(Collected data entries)
○ ○ ○ ○

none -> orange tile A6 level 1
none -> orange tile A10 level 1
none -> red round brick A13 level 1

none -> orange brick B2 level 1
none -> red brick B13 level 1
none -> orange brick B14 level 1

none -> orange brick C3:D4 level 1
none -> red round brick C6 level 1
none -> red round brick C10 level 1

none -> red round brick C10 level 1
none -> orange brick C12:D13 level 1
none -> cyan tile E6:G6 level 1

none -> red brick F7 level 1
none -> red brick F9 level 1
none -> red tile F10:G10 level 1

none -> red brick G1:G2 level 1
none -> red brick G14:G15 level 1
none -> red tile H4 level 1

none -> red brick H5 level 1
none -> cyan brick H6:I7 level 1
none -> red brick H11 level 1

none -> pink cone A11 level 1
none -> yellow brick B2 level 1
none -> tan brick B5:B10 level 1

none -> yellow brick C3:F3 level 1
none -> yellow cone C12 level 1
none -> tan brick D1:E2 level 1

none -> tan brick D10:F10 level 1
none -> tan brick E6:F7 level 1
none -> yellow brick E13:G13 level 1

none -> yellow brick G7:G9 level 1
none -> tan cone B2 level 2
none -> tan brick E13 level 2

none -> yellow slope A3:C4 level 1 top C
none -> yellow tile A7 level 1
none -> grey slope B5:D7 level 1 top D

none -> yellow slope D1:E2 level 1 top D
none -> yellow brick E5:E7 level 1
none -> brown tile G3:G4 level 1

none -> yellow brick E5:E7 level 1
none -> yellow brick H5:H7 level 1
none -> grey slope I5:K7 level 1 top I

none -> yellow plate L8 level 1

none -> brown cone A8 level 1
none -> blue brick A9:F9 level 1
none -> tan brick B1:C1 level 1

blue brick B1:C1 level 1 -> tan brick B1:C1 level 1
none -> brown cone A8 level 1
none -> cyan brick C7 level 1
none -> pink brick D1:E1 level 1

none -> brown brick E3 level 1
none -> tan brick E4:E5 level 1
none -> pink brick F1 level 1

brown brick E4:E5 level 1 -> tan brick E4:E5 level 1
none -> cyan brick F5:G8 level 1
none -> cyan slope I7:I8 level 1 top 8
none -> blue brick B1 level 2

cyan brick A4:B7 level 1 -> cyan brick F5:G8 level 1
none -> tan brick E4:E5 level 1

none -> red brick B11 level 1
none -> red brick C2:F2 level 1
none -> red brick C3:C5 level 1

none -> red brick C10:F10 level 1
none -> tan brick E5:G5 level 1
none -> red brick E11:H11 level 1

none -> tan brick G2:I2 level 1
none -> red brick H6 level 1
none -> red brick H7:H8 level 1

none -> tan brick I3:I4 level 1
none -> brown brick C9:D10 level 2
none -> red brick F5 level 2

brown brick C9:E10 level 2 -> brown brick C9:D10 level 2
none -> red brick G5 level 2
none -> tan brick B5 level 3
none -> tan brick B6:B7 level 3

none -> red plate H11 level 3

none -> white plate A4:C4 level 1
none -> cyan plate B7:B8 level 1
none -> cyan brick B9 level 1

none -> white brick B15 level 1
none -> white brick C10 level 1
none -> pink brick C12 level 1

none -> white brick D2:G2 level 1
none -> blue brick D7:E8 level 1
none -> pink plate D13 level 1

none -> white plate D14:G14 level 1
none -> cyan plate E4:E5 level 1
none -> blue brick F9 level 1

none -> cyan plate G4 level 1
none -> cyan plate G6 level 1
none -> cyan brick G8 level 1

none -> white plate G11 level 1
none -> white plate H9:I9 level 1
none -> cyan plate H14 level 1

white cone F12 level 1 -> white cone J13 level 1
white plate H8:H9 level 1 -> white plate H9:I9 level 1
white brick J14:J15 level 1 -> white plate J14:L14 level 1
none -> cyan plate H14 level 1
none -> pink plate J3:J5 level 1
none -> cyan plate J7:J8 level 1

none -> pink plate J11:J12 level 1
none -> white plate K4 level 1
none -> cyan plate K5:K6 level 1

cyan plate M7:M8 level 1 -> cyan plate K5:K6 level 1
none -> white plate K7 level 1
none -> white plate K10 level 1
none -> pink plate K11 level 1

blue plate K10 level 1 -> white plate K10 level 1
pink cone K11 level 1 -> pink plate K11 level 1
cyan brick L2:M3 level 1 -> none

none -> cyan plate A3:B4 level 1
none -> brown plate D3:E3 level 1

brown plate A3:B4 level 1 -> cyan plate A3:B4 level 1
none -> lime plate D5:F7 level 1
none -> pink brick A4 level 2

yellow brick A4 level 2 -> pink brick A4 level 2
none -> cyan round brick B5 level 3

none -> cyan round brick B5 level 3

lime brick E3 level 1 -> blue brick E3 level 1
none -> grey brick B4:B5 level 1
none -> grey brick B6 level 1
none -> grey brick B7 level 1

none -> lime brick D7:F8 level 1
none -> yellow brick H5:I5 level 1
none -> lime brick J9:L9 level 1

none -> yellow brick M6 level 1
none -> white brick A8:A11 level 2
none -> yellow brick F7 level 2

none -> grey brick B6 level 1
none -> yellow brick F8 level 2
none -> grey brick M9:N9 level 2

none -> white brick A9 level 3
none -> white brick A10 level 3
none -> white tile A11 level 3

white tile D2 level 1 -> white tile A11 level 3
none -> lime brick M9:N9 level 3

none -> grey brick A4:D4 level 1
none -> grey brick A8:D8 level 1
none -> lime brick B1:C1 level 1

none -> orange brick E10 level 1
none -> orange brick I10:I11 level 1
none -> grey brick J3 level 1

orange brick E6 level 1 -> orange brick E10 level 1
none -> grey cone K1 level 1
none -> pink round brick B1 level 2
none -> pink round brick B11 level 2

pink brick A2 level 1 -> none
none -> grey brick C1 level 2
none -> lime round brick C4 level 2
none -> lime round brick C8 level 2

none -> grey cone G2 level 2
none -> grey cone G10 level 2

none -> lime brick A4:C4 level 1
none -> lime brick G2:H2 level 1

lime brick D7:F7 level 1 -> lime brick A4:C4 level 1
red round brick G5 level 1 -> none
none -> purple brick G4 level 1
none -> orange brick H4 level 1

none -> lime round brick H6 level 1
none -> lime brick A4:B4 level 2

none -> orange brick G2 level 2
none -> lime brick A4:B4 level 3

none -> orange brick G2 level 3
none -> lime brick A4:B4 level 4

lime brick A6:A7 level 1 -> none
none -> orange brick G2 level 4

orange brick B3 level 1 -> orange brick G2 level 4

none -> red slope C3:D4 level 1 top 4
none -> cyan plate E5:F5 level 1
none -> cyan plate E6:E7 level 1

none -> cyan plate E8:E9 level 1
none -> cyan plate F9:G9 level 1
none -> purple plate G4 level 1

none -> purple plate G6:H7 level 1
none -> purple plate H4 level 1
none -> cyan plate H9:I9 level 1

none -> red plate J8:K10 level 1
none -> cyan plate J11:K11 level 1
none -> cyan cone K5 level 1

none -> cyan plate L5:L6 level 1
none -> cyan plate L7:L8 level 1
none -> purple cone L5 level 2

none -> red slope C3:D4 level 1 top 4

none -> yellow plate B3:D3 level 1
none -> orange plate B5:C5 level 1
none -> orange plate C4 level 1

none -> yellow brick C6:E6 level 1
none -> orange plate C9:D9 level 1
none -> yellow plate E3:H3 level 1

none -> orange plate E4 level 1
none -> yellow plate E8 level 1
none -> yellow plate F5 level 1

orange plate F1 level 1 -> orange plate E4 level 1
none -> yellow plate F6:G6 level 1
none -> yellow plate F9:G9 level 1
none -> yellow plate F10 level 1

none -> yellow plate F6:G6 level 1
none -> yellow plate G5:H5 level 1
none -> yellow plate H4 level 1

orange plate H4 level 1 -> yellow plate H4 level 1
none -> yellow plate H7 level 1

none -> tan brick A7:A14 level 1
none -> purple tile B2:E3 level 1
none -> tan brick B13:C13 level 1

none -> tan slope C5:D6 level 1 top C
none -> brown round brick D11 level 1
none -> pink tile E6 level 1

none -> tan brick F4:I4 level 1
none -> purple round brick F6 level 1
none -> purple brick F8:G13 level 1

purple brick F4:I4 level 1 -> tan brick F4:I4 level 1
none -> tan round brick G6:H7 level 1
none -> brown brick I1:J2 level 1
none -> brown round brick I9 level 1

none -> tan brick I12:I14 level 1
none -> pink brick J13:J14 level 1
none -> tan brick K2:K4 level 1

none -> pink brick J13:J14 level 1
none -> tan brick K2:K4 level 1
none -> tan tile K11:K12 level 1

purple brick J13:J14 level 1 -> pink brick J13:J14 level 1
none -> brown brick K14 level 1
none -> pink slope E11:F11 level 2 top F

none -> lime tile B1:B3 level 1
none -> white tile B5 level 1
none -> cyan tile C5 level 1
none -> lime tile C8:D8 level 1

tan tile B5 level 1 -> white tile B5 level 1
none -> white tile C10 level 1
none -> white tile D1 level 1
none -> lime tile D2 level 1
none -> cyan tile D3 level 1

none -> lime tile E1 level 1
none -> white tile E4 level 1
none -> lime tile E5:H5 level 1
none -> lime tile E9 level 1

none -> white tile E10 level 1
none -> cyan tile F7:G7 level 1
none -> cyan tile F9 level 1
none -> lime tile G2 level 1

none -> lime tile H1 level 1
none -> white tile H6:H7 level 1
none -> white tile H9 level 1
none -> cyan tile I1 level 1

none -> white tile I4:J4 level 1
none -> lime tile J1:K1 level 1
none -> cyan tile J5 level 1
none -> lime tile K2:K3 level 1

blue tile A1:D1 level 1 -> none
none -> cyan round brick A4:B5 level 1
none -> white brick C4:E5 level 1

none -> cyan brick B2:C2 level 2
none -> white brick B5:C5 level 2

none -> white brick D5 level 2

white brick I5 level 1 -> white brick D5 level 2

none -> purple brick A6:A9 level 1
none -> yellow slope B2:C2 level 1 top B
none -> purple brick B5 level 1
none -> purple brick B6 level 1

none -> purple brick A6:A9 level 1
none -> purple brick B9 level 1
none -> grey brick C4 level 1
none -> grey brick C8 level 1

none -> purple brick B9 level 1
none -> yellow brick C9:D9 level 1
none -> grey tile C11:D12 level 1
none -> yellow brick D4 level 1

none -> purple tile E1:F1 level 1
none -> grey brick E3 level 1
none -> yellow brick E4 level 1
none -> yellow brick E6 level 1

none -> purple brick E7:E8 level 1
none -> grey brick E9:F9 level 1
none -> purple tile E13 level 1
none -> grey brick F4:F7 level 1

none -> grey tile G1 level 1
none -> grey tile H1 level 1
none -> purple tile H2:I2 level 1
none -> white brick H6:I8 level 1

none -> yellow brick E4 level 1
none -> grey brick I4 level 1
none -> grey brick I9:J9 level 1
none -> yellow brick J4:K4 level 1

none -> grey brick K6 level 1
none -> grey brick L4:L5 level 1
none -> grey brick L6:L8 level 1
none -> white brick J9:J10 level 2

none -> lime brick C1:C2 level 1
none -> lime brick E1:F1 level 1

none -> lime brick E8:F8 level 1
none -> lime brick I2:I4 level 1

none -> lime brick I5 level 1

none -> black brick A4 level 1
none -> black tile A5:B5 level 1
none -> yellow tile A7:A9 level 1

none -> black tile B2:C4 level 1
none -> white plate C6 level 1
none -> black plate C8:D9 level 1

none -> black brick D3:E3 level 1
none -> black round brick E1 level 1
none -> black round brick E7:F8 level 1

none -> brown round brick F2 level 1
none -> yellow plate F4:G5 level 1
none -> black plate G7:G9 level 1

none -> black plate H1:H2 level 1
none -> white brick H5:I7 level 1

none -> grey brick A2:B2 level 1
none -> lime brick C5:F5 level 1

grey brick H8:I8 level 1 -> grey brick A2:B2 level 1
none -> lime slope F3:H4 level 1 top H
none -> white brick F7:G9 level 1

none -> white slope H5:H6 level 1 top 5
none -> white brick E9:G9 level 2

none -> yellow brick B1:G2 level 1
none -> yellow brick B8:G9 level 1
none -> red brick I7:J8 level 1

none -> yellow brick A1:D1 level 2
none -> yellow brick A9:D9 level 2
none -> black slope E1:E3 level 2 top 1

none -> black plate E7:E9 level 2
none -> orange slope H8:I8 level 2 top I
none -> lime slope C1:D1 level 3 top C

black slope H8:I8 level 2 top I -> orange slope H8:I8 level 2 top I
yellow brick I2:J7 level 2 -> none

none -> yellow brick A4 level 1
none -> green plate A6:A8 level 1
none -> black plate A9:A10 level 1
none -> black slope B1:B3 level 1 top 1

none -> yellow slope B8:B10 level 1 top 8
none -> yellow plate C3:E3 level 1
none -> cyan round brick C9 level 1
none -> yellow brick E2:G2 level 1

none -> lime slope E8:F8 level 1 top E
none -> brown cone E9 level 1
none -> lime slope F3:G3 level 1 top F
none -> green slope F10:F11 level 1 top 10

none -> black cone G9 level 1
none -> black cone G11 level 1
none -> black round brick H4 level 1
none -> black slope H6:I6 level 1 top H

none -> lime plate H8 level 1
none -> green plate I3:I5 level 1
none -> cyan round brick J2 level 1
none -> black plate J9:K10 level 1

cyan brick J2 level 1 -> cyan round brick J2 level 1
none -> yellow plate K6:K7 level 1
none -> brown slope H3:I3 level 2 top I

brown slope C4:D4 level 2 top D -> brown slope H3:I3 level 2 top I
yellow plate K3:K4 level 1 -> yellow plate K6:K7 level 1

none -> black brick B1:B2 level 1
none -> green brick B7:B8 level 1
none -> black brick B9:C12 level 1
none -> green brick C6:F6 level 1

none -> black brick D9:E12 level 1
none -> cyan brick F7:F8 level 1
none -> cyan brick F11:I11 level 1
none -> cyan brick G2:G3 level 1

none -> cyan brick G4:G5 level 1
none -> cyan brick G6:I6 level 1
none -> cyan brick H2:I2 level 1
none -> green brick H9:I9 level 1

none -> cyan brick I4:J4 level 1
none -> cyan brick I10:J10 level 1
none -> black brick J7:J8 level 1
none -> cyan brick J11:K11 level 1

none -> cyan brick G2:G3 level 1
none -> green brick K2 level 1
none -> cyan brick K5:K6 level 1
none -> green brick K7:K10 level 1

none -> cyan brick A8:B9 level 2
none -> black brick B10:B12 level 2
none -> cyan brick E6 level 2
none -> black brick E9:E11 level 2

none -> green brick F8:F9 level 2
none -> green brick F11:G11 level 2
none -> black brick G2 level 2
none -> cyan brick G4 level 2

○ ○ ○ ○

Work task
Please determine the number of lines in the records above that include the string "blue", and answer with that number only.

Task output
8